━━━━━ TASK INPUT ━━━━━

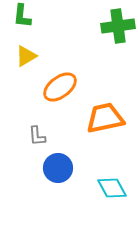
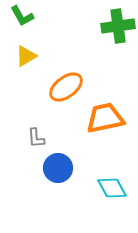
green L-shape: rotated 35 degrees counterclockwise
orange ellipse: moved 6 px right
gray L-shape: moved 1 px left, 2 px down
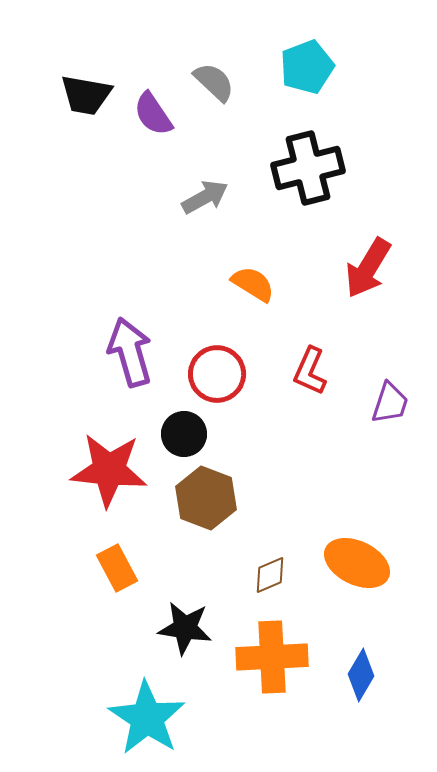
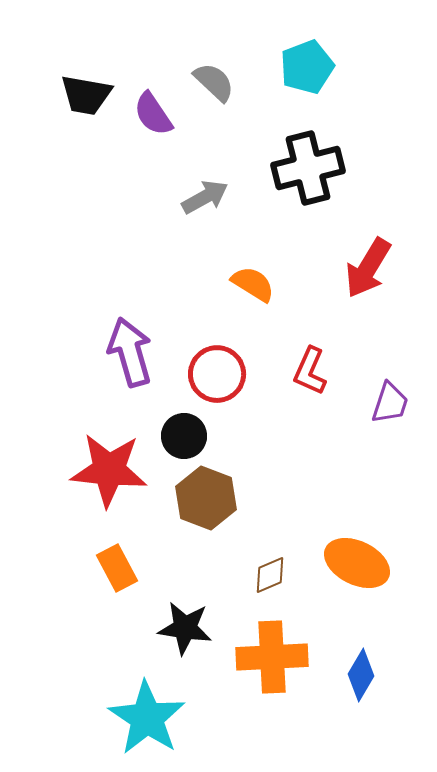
black circle: moved 2 px down
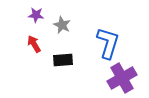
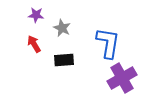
gray star: moved 3 px down
blue L-shape: rotated 8 degrees counterclockwise
black rectangle: moved 1 px right
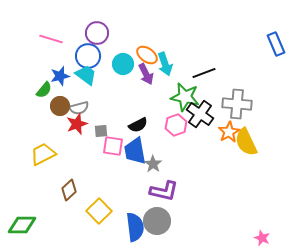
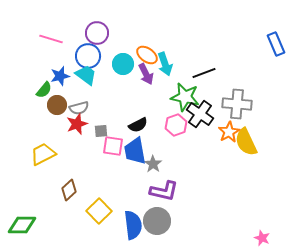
brown circle: moved 3 px left, 1 px up
blue semicircle: moved 2 px left, 2 px up
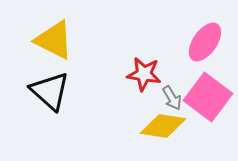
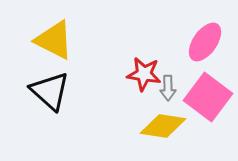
gray arrow: moved 4 px left, 10 px up; rotated 30 degrees clockwise
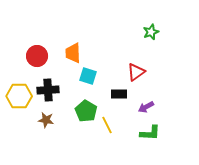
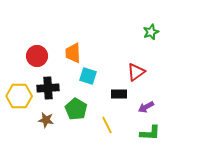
black cross: moved 2 px up
green pentagon: moved 10 px left, 2 px up
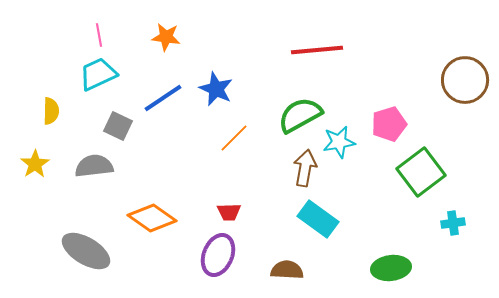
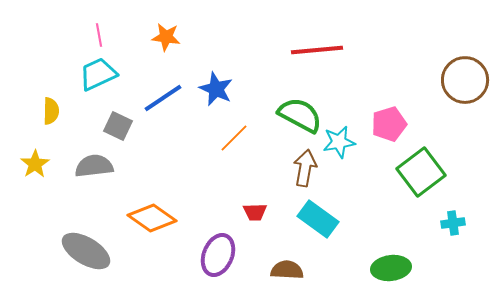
green semicircle: rotated 57 degrees clockwise
red trapezoid: moved 26 px right
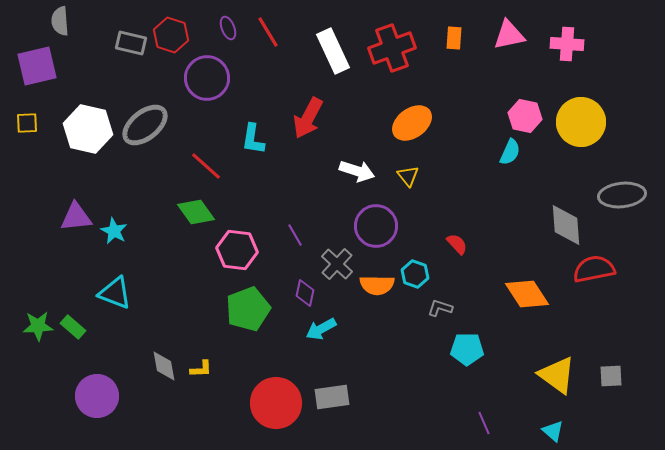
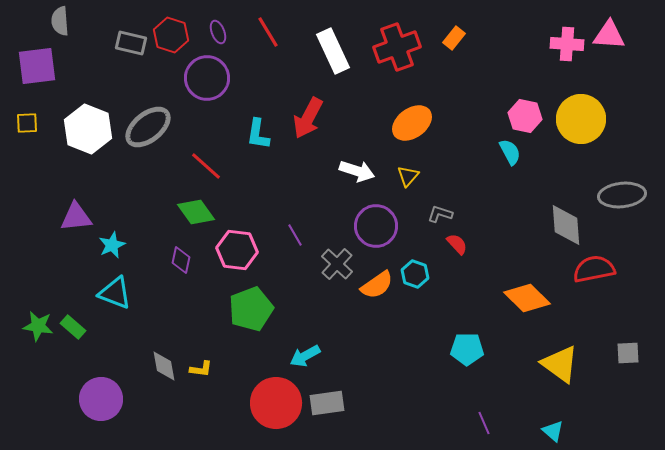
purple ellipse at (228, 28): moved 10 px left, 4 px down
pink triangle at (509, 35): moved 100 px right; rotated 16 degrees clockwise
orange rectangle at (454, 38): rotated 35 degrees clockwise
red cross at (392, 48): moved 5 px right, 1 px up
purple square at (37, 66): rotated 6 degrees clockwise
yellow circle at (581, 122): moved 3 px up
gray ellipse at (145, 125): moved 3 px right, 2 px down
white hexagon at (88, 129): rotated 9 degrees clockwise
cyan L-shape at (253, 139): moved 5 px right, 5 px up
cyan semicircle at (510, 152): rotated 52 degrees counterclockwise
yellow triangle at (408, 176): rotated 20 degrees clockwise
cyan star at (114, 231): moved 2 px left, 14 px down; rotated 20 degrees clockwise
orange semicircle at (377, 285): rotated 36 degrees counterclockwise
purple diamond at (305, 293): moved 124 px left, 33 px up
orange diamond at (527, 294): moved 4 px down; rotated 12 degrees counterclockwise
gray L-shape at (440, 308): moved 94 px up
green pentagon at (248, 309): moved 3 px right
green star at (38, 326): rotated 12 degrees clockwise
cyan arrow at (321, 329): moved 16 px left, 27 px down
yellow L-shape at (201, 369): rotated 10 degrees clockwise
yellow triangle at (557, 375): moved 3 px right, 11 px up
gray square at (611, 376): moved 17 px right, 23 px up
purple circle at (97, 396): moved 4 px right, 3 px down
gray rectangle at (332, 397): moved 5 px left, 6 px down
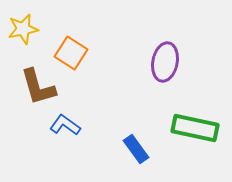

━━━━━

THE PROBLEM:
Transcribe the records in full and exactly. Pictures stay out.

WRITTEN ANSWER:
green L-shape: rotated 35 degrees counterclockwise
orange ellipse: moved 6 px right
gray L-shape: moved 1 px left, 2 px down
black circle: moved 2 px down
gray star: moved 3 px down
blue L-shape: rotated 8 degrees counterclockwise
black rectangle: moved 1 px right
brown circle: moved 3 px left, 1 px up
blue semicircle: moved 2 px left, 2 px up
gray arrow: moved 4 px left, 10 px up; rotated 30 degrees clockwise
black cross: moved 2 px up
green pentagon: moved 10 px left, 2 px up
green semicircle: rotated 57 degrees clockwise
red trapezoid: moved 26 px right
purple ellipse at (228, 28): moved 10 px left, 4 px down
pink triangle at (509, 35): moved 100 px right; rotated 16 degrees clockwise
orange rectangle at (454, 38): rotated 35 degrees clockwise
red cross at (392, 48): moved 5 px right, 1 px up
purple square at (37, 66): rotated 6 degrees clockwise
yellow circle at (581, 122): moved 3 px up
gray ellipse at (145, 125): moved 3 px right, 2 px down
white hexagon at (88, 129): rotated 9 degrees clockwise
cyan L-shape at (253, 139): moved 5 px right, 5 px up
cyan semicircle at (510, 152): rotated 52 degrees counterclockwise
yellow triangle at (408, 176): rotated 20 degrees clockwise
cyan star at (114, 231): moved 2 px left, 14 px down; rotated 20 degrees clockwise
orange semicircle at (377, 285): rotated 36 degrees counterclockwise
purple diamond at (305, 293): moved 124 px left, 33 px up
orange diamond at (527, 294): moved 4 px down; rotated 12 degrees counterclockwise
gray L-shape at (440, 308): moved 94 px up
green pentagon at (248, 309): moved 3 px right
green star at (38, 326): rotated 12 degrees clockwise
cyan arrow at (321, 329): moved 16 px left, 27 px down
yellow L-shape at (201, 369): rotated 10 degrees clockwise
yellow triangle at (557, 375): moved 3 px right, 11 px up
gray square at (611, 376): moved 17 px right, 23 px up
purple circle at (97, 396): moved 4 px right, 3 px down
gray rectangle at (332, 397): moved 5 px left, 6 px down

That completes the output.